WORK TASK
Run through the records and show each line that includes the string "semicircle".

GIVEN DATA
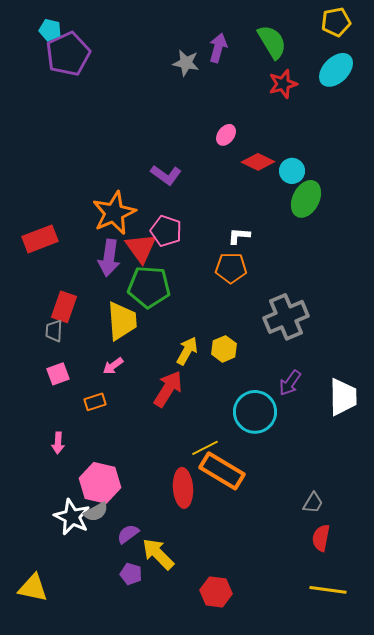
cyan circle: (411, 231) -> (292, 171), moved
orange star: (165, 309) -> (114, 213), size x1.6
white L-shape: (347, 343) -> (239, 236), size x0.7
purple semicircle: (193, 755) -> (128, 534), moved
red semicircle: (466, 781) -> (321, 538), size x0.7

RESPONSE BELOW
purple semicircle: (193, 755) -> (128, 534), moved
red semicircle: (466, 781) -> (321, 538), size x0.7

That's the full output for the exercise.